* [TASK GOAL]: Only the text belongs in the copy. Transcribe the data exactly and drop any pictures.

[Scene images with change listings]
========

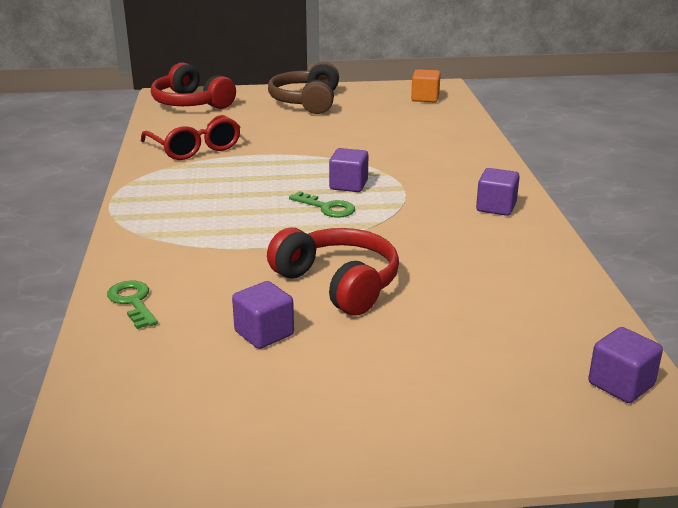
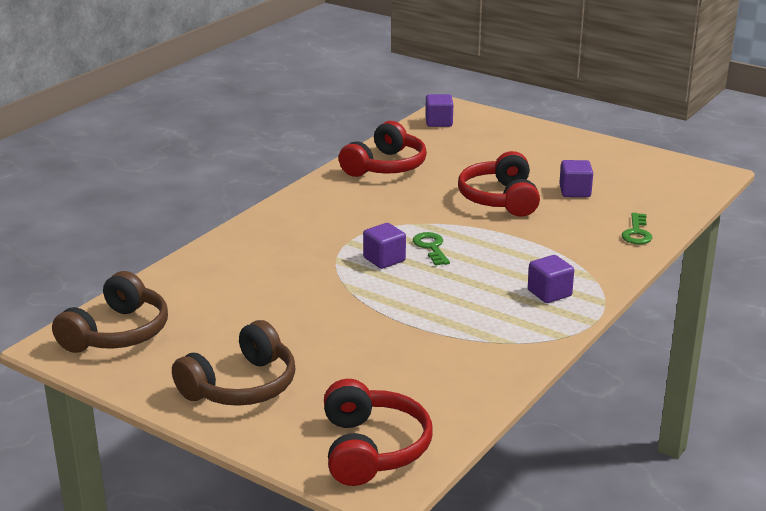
camera: 140 degrees left, 0 degrees up
(195, 148) = (457, 358): red glasses -> none
(425, 98) = (117, 333): orange cube -> brown headphones
(496, 207) = (318, 204): purple cube -> purple cube (549, 293)
(527, 273) = (385, 166): none -> red headphones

========

* [FINISHED TASK]:
camera: 140 degrees left, 0 degrees up
(195, 148) = (457, 358): red glasses -> none
(425, 98) = (117, 333): orange cube -> brown headphones
(496, 207) = (318, 204): purple cube -> purple cube (549, 293)
(527, 273) = (385, 166): none -> red headphones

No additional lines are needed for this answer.